> **Image comparison counts**
================
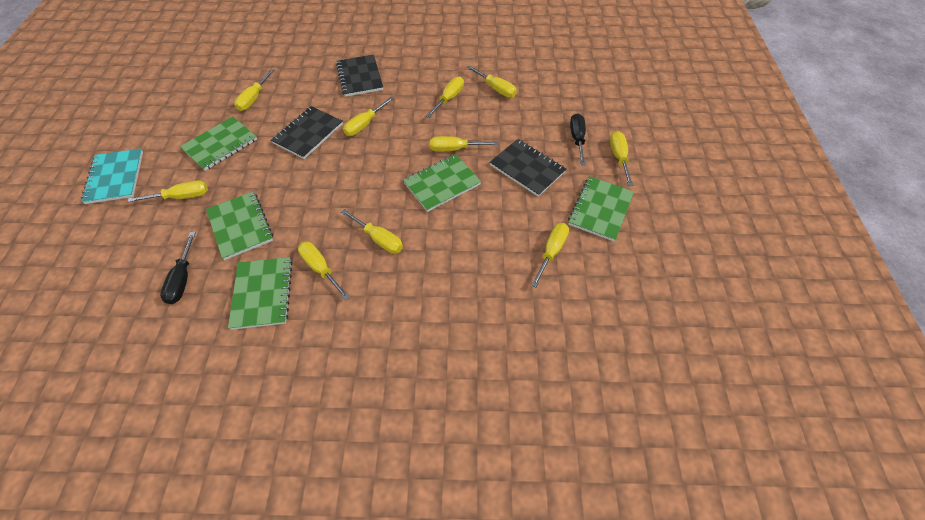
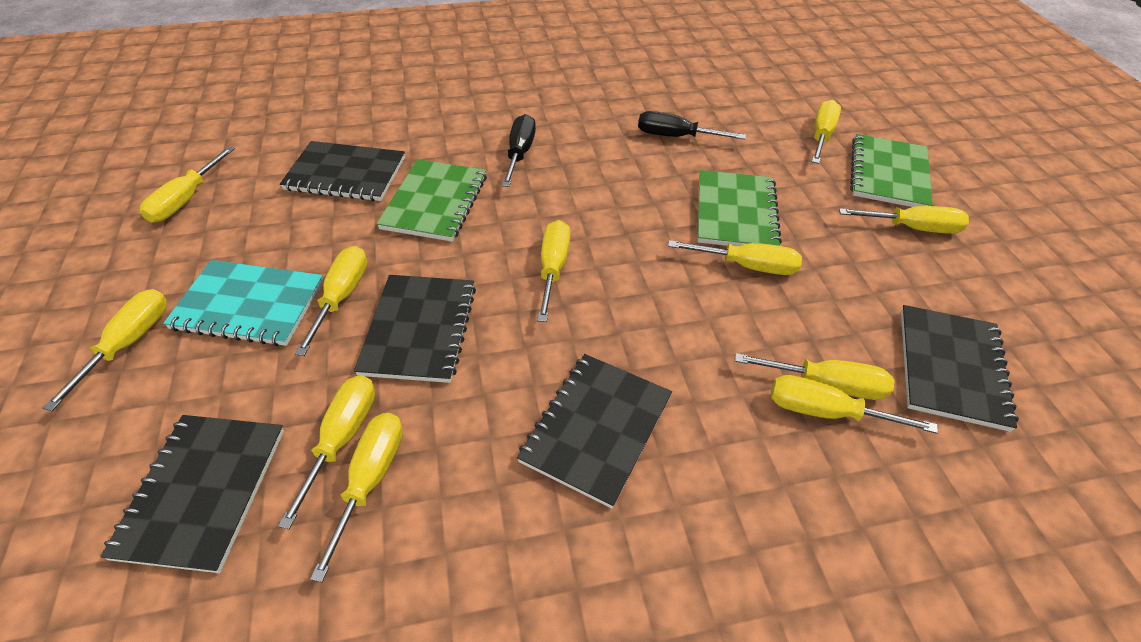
black notebook: [271,106,343,159] [336,55,383,97] [490,139,566,197] = 3 -> [100,415,284,573] [280,141,405,201] [354,275,476,383] [517,354,672,509] [901,305,1019,432] = 5
green notebook: [180,117,257,171] [206,191,273,260] [228,257,293,330] [403,154,481,212] [568,176,634,242] = 5 -> [376,159,487,242] [698,170,782,246] [851,134,933,207] = 3
yellow screwdriver: [128,180,208,202] [234,69,274,111] [298,242,350,300] [341,209,403,254] [343,97,394,136] [426,77,464,118] [430,136,499,152] [467,66,517,98] [531,223,569,287] [610,131,633,186] = 10 -> [43,289,167,411] [140,146,235,223] [278,375,375,529] [295,246,367,356] [310,413,403,582] [537,220,570,322] [668,240,802,275] [735,353,895,400] [771,375,938,434] [812,100,841,164] [839,206,969,234] = 11

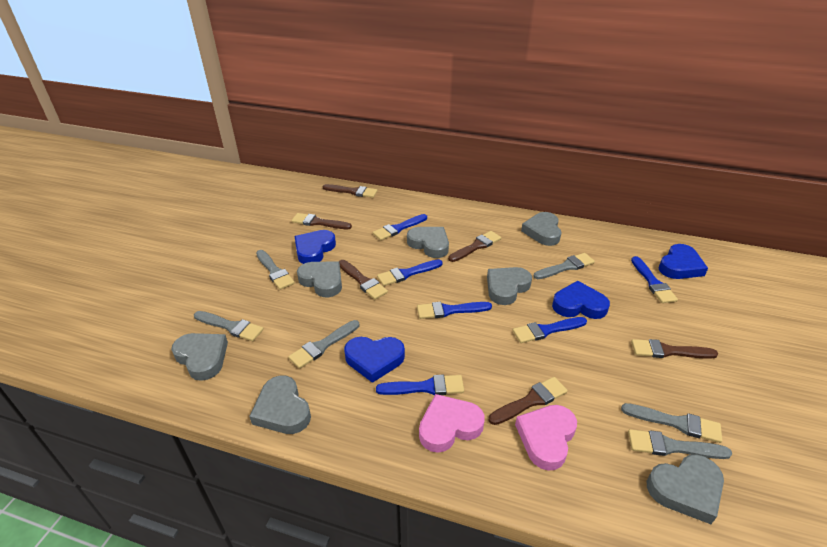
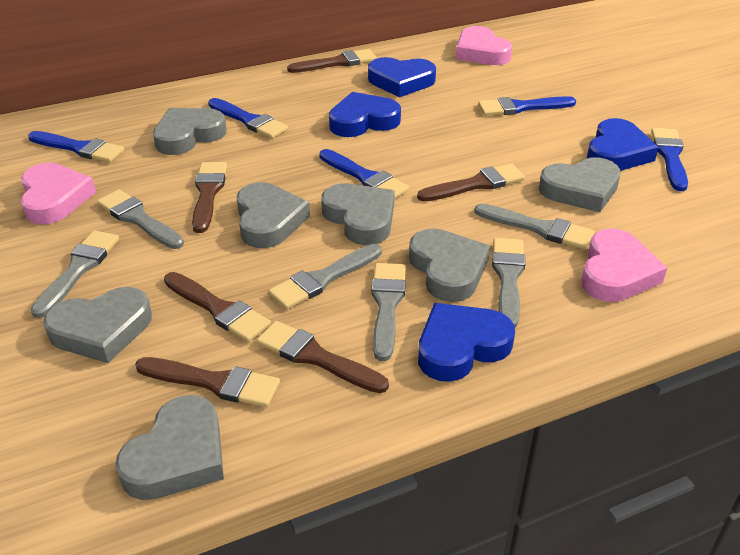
blue brush: [373,214,427,240] [376,375,464,395] [377,259,443,286] [417,302,492,319] [513,317,587,343] [631,256,678,303] = 6 -> [28,131,124,162] [208,98,288,139] [320,149,410,199] [478,96,576,116] [651,128,688,191] = 5
pink heart: [419,394,485,453] [515,405,577,471] = 2 -> [21,163,96,224] [456,26,512,65] [581,228,667,302] = 3

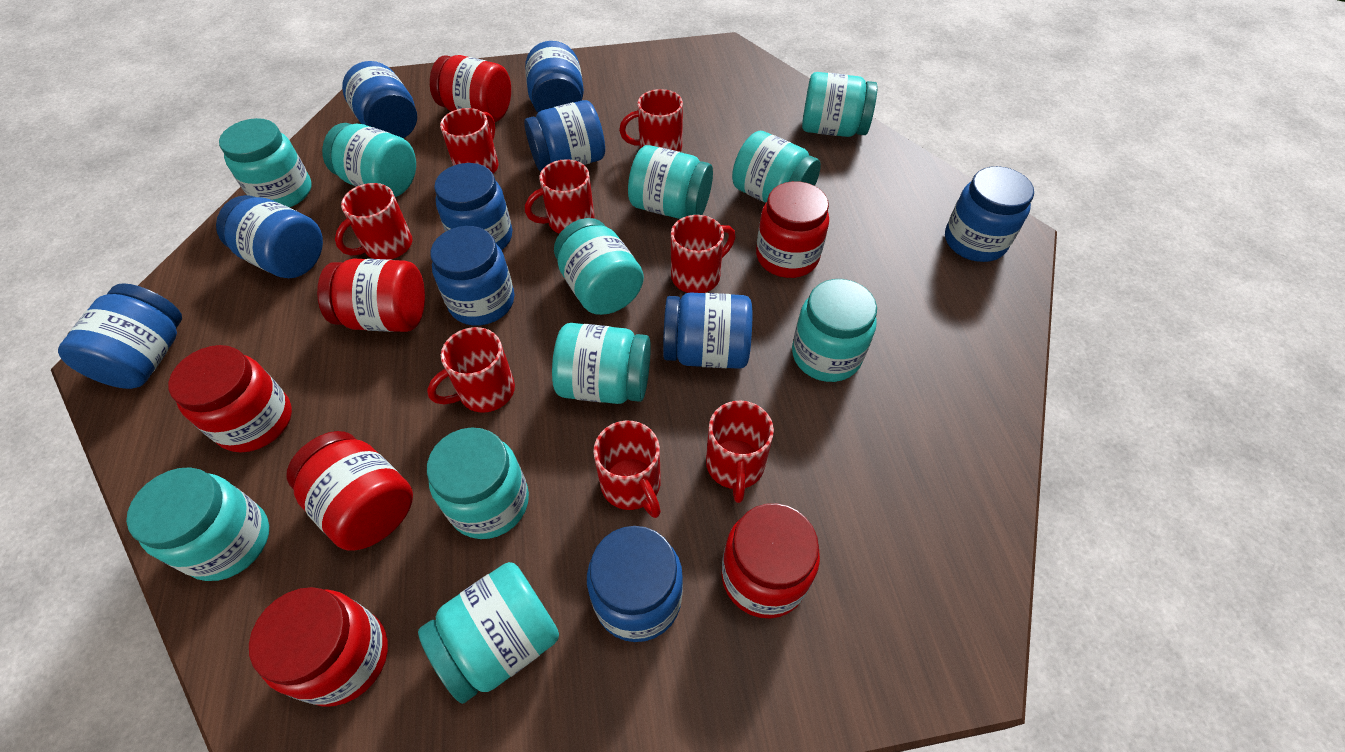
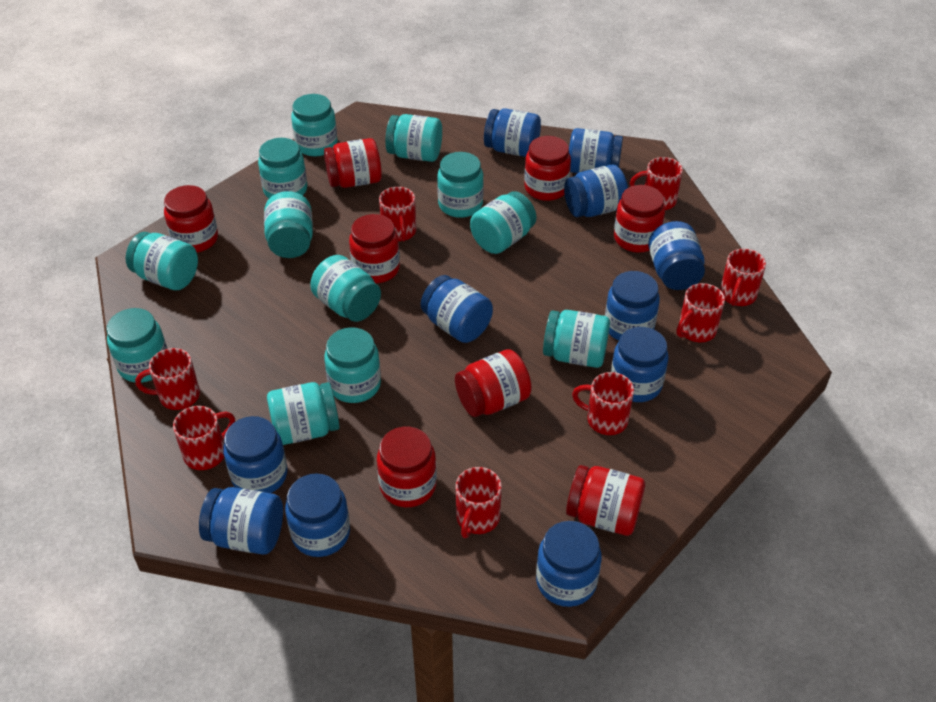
blue jar: [58,283,182,389] [216,195,323,278] [342,61,417,138] [430,226,514,326] [434,163,512,250] [524,100,605,172] [525,41,584,113] [587,526,683,642] [663,292,752,369] [945,166,1034,262] = 10 -> [199,487,283,555] [223,416,287,493] [285,473,350,557] [421,275,493,343] [484,108,541,157] [536,521,602,607] [564,165,628,217] [569,128,623,173] [605,271,660,341] [611,327,669,402] [648,221,705,290] = 11
red jar: [168,345,292,452] [249,587,388,707] [287,431,413,551] [317,259,425,332] [430,55,511,122] [722,503,820,618] [756,181,829,278] = 7 -> [164,185,218,253] [324,138,382,188] [349,214,400,283] [377,427,437,507] [455,349,532,417] [524,136,571,201] [566,465,645,536] [614,185,665,253] = 8
turquoise jar: [126,467,269,581] [219,118,312,208] [322,123,416,197] [418,562,559,704] [427,427,529,539] [552,323,651,404] [554,218,644,315] [628,145,713,219] [732,131,821,203] [792,279,877,382] [802,72,878,137] = 11 -> [106,308,168,383] [126,232,198,290] [258,138,307,199] [264,191,313,258] [267,382,340,445] [291,94,338,156] [310,255,381,322] [324,327,381,403] [385,114,442,162] [437,152,484,218] [470,191,536,254] [543,310,610,368] = 12

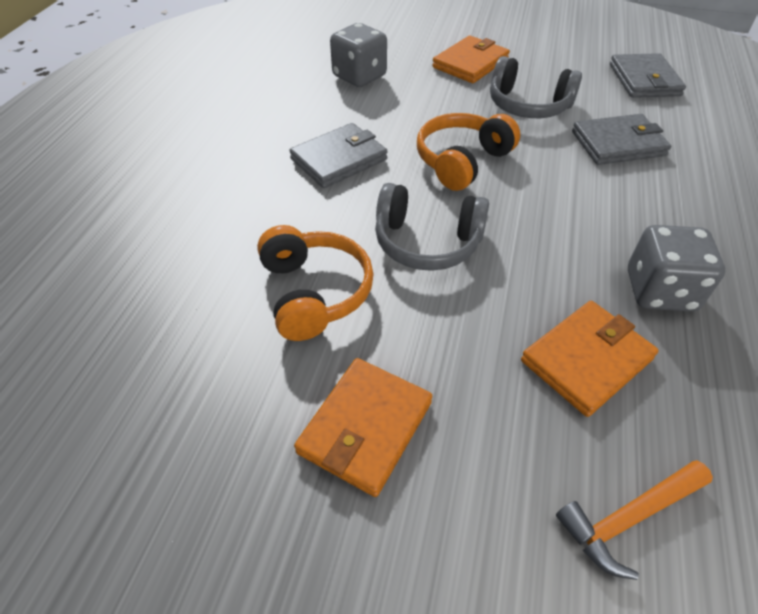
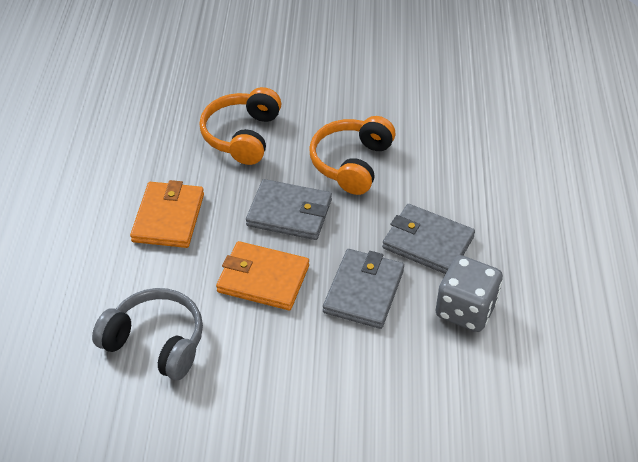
grey dice: [330,23,387,87] [628,225,725,312] = 2 -> [436,255,503,332] = 1
grey headphones: [375,183,489,271] [490,56,582,118] = 2 -> [92,288,203,380] = 1
orange hammer: [556,460,713,580] = 1 -> none = 0
orange wallet: [294,358,432,497] [432,36,510,83] [521,301,659,417] = 3 -> [130,180,204,248] [216,241,309,310] = 2

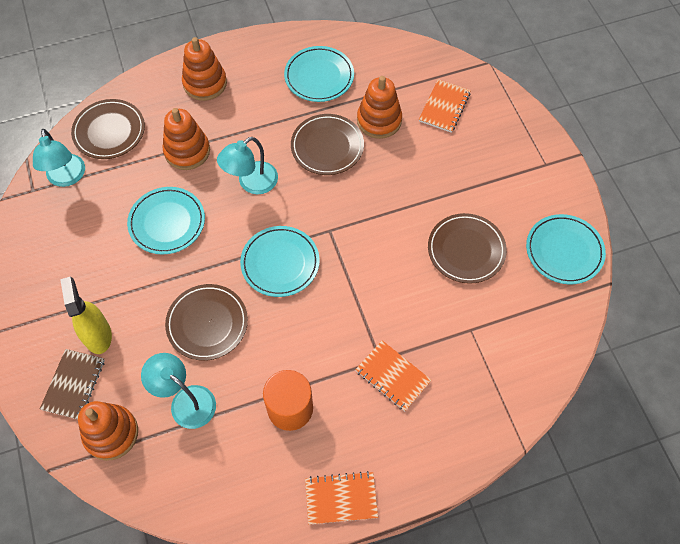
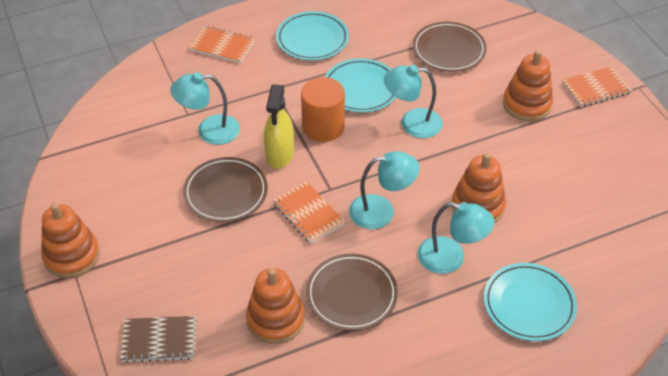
brown plate: [71,99,145,159] [165,284,248,361] [291,114,364,175] [428,213,507,284] = 4 -> [183,157,268,222] [306,254,398,331] [413,22,487,72] = 3
turquoise lamp: [33,129,85,187] [141,353,216,429] [217,137,278,194] = 3 -> [170,72,240,145] [349,151,419,229] [384,65,443,138] [418,202,494,274] = 4
turquoise plate: [127,187,205,255] [240,226,320,297] [284,46,354,102] [526,214,606,284] = 4 -> [276,11,349,60] [325,58,396,113] [484,263,577,341] = 3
================
> **WORK ITEM**
Begin at the line with "grey headphones: [375,183,489,271]" and retype exactly every line through the last one of the entries above, both included, and nothing more; pictures stay out.

> **OUTPUT BELOW**
grey headphones: [375,183,489,271] [490,56,582,118] = 2 -> [92,288,203,380] = 1
orange hammer: [556,460,713,580] = 1 -> none = 0
orange wallet: [294,358,432,497] [432,36,510,83] [521,301,659,417] = 3 -> [130,180,204,248] [216,241,309,310] = 2

brown plate: [71,99,145,159] [165,284,248,361] [291,114,364,175] [428,213,507,284] = 4 -> [183,157,268,222] [306,254,398,331] [413,22,487,72] = 3
turquoise lamp: [33,129,85,187] [141,353,216,429] [217,137,278,194] = 3 -> [170,72,240,145] [349,151,419,229] [384,65,443,138] [418,202,494,274] = 4
turquoise plate: [127,187,205,255] [240,226,320,297] [284,46,354,102] [526,214,606,284] = 4 -> [276,11,349,60] [325,58,396,113] [484,263,577,341] = 3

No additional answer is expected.